__What you should do__: Restate word for word the entries below, starting with the line with "white pan: 8 -> 6" and continuing through the line with "pink robot: 5 -> 3". Include both of those lines and no others.
--- Data in this exercise Enclosed Below ---
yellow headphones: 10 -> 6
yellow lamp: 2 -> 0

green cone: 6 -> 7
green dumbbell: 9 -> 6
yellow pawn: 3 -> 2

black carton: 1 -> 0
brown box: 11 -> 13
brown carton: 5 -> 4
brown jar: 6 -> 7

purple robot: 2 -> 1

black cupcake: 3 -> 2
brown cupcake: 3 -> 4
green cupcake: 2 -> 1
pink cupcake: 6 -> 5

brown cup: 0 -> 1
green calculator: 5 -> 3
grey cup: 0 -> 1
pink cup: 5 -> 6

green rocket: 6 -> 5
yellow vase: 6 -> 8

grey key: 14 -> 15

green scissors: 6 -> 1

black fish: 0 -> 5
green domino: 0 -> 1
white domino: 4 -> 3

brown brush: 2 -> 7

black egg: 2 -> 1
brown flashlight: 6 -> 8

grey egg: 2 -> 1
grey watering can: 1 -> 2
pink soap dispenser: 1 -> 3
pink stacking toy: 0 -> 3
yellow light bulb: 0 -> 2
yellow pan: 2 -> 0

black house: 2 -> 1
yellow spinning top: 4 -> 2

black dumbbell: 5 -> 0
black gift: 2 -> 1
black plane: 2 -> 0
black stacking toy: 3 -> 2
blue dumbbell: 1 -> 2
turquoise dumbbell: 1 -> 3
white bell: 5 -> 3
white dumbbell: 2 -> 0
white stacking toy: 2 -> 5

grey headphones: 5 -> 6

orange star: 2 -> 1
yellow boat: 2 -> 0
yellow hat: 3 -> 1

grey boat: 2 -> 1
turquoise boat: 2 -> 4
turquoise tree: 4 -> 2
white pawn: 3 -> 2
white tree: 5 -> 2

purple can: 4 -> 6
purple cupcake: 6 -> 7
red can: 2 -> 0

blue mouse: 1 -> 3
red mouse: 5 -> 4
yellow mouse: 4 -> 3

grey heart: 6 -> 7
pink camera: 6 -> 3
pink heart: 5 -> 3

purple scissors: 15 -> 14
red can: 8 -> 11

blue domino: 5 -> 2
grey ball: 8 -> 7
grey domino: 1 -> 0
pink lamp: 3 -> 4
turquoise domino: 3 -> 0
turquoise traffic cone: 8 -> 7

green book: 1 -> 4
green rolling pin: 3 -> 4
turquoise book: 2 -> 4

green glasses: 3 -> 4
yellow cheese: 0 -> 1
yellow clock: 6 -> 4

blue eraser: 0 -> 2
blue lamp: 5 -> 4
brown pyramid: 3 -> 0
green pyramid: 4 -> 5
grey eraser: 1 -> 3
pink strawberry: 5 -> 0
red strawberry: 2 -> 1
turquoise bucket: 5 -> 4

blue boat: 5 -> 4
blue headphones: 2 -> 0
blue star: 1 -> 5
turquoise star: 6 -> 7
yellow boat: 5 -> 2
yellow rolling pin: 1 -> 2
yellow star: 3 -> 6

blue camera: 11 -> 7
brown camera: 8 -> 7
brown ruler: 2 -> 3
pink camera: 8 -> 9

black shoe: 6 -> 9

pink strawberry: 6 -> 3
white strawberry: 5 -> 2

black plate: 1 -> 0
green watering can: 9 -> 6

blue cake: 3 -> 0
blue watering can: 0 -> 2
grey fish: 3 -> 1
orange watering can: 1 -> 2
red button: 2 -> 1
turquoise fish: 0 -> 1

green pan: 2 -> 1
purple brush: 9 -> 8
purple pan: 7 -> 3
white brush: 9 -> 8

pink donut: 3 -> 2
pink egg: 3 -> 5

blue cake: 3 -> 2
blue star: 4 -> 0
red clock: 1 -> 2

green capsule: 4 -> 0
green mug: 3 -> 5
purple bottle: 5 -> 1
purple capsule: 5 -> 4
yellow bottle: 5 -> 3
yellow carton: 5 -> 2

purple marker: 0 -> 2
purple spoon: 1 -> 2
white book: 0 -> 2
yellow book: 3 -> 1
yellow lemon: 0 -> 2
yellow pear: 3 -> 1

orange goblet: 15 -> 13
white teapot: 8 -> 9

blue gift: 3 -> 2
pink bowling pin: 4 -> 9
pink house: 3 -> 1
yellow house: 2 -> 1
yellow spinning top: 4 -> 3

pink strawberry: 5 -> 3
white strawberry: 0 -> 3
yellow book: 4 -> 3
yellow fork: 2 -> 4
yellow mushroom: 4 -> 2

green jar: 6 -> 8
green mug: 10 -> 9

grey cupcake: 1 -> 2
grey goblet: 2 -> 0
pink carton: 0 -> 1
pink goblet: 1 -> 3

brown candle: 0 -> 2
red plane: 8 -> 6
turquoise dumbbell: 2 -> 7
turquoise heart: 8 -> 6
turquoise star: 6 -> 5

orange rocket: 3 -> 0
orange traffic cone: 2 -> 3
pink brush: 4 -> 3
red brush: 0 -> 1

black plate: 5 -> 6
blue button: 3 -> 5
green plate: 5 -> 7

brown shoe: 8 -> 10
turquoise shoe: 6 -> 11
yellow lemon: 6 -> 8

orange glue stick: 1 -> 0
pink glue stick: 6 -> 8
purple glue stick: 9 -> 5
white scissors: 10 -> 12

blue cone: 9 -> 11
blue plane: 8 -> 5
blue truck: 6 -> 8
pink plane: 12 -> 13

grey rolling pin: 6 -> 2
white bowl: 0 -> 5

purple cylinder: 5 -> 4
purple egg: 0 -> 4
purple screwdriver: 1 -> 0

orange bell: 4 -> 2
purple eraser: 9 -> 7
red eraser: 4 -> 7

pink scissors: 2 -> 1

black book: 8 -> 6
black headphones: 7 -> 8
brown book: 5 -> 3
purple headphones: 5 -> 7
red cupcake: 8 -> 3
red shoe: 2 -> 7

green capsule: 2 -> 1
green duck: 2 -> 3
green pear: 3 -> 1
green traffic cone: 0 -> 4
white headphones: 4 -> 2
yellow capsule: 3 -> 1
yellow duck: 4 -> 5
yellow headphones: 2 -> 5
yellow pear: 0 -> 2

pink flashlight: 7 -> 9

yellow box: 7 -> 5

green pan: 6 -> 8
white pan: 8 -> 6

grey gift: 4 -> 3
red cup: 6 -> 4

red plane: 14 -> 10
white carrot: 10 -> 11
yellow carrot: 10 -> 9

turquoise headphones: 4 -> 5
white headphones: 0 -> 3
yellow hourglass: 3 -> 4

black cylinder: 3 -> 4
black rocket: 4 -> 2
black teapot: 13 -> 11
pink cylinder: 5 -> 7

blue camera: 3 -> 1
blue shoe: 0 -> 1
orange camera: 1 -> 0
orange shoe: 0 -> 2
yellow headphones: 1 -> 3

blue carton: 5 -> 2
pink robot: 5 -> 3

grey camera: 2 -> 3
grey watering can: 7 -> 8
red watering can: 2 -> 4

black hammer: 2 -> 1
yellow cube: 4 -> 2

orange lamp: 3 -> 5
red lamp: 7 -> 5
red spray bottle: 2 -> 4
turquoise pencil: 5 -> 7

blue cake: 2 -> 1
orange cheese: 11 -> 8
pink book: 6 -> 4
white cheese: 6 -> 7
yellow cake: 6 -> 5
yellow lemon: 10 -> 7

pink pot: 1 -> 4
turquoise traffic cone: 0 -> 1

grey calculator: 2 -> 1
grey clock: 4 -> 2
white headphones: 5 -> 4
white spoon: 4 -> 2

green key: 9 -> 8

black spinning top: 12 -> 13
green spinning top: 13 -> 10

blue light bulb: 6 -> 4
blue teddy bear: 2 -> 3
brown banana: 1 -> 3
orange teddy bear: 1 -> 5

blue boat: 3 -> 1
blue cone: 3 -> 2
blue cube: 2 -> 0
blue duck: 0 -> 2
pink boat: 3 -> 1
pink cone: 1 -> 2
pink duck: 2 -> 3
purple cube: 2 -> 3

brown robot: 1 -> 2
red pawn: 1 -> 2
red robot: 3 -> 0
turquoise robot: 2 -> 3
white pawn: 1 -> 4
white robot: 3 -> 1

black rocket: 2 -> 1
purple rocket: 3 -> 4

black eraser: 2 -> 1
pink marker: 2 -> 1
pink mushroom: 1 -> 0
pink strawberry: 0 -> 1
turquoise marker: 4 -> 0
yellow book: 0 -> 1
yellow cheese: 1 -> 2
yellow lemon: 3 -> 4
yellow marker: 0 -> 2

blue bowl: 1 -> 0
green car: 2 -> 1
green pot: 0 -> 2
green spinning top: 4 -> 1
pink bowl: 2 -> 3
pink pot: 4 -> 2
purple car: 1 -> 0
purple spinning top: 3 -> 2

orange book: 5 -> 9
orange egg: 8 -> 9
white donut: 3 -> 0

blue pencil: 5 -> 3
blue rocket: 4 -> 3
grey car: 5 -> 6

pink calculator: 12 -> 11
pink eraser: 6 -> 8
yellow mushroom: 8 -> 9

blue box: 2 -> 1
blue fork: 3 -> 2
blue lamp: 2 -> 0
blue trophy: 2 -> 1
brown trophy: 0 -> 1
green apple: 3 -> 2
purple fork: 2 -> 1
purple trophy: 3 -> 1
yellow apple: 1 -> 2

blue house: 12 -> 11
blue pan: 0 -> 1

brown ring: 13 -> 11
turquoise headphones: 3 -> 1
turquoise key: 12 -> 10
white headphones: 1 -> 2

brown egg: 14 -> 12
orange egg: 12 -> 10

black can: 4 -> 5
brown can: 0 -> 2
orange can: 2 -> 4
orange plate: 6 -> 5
--- End of Enclosed Data in this exercise ---
__Reply to the exercise__:
white pan: 8 -> 6

grey gift: 4 -> 3
red cup: 6 -> 4

red plane: 14 -> 10
white carrot: 10 -> 11
yellow carrot: 10 -> 9

turquoise headphones: 4 -> 5
white headphones: 0 -> 3
yellow hourglass: 3 -> 4

black cylinder: 3 -> 4
black rocket: 4 -> 2
black teapot: 13 -> 11
pink cylinder: 5 -> 7

blue camera: 3 -> 1
blue shoe: 0 -> 1
orange camera: 1 -> 0
orange shoe: 0 -> 2
yellow headphones: 1 -> 3

blue carton: 5 -> 2
pink robot: 5 -> 3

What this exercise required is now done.